What you need to do
Reproduce the full listing exactly.

Data for this exercise
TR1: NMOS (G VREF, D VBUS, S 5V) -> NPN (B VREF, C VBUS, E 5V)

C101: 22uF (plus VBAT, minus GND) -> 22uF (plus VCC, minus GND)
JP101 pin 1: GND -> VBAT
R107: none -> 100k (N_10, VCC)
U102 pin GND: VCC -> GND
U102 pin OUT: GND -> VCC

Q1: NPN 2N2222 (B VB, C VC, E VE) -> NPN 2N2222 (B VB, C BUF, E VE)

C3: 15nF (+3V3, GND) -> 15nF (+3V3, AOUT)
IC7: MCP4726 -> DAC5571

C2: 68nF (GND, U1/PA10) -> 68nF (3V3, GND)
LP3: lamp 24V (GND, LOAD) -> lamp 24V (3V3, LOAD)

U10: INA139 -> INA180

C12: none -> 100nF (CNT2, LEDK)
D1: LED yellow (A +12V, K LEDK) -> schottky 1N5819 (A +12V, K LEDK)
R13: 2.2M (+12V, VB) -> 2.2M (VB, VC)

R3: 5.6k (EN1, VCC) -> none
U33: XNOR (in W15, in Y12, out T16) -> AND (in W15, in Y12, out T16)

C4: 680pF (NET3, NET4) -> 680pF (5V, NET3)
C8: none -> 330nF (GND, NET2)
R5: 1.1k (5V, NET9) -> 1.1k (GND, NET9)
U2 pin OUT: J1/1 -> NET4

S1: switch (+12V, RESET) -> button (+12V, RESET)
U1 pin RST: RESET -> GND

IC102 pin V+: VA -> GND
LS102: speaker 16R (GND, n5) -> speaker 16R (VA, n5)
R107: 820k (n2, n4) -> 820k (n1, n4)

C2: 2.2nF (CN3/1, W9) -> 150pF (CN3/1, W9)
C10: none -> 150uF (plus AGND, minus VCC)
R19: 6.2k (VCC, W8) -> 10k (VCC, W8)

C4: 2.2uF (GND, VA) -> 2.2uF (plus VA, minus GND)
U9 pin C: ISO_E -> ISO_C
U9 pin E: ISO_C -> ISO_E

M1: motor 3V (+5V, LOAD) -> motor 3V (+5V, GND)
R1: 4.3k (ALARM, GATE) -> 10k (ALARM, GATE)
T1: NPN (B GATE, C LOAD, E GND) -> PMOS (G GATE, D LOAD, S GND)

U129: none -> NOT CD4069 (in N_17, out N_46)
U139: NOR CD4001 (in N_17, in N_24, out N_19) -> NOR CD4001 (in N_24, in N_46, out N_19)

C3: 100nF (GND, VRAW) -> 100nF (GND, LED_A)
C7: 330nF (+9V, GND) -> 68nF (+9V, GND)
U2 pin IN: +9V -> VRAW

Answer to this task
TR1: NMOS (G VREF, D VBUS, S 5V) -> NPN (B VREF, C VBUS, E 5V)

C101: 22uF (plus VBAT, minus GND) -> 22uF (plus VCC, minus GND)
JP101 pin 1: GND -> VBAT
R107: none -> 100k (N_10, VCC)
U102 pin GND: VCC -> GND
U102 pin OUT: GND -> VCC

Q1: NPN 2N2222 (B VB, C VC, E VE) -> NPN 2N2222 (B VB, C BUF, E VE)

C3: 15nF (+3V3, GND) -> 15nF (+3V3, AOUT)
IC7: MCP4726 -> DAC5571

C2: 68nF (GND, U1/PA10) -> 68nF (3V3, GND)
LP3: lamp 24V (GND, LOAD) -> lamp 24V (3V3, LOAD)

U10: INA139 -> INA180

C12: none -> 100nF (CNT2, LEDK)
D1: LED yellow (A +12V, K LEDK) -> schottky 1N5819 (A +12V, K LEDK)
R13: 2.2M (+12V, VB) -> 2.2M (VB, VC)

R3: 5.6k (EN1, VCC) -> none
U33: XNOR (in W15, in Y12, out T16) -> AND (in W15, in Y12, out T16)

C4: 680pF (NET3, NET4) -> 680pF (5V, NET3)
C8: none -> 330nF (GND, NET2)
R5: 1.1k (5V, NET9) -> 1.1k (GND, NET9)
U2 pin OUT: J1/1 -> NET4

S1: switch (+12V, RESET) -> button (+12V, RESET)
U1 pin RST: RESET -> GND

IC102 pin V+: VA -> GND
LS102: speaker 16R (GND, n5) -> speaker 16R (VA, n5)
R107: 820k (n2, n4) -> 820k (n1, n4)

C2: 2.2nF (CN3/1, W9) -> 150pF (CN3/1, W9)
C10: none -> 150uF (plus AGND, minus VCC)
R19: 6.2k (VCC, W8) -> 10k (VCC, W8)

C4: 2.2uF (GND, VA) -> 2.2uF (plus VA, minus GND)
U9 pin C: ISO_E -> ISO_C
U9 pin E: ISO_C -> ISO_E

M1: motor 3V (+5V, LOAD) -> motor 3V (+5V, GND)
R1: 4.3k (ALARM, GATE) -> 10k (ALARM, GATE)
T1: NPN (B GATE, C LOAD, E GND) -> PMOS (G GATE, D LOAD, S GND)

U129: none -> NOT CD4069 (in N_17, out N_46)
U139: NOR CD4001 (in N_17, in N_24, out N_19) -> NOR CD4001 (in N_24, in N_46, out N_19)

C3: 100nF (GND, VRAW) -> 100nF (GND, LED_A)
C7: 330nF (+9V, GND) -> 68nF (+9V, GND)
U2 pin IN: +9V -> VRAW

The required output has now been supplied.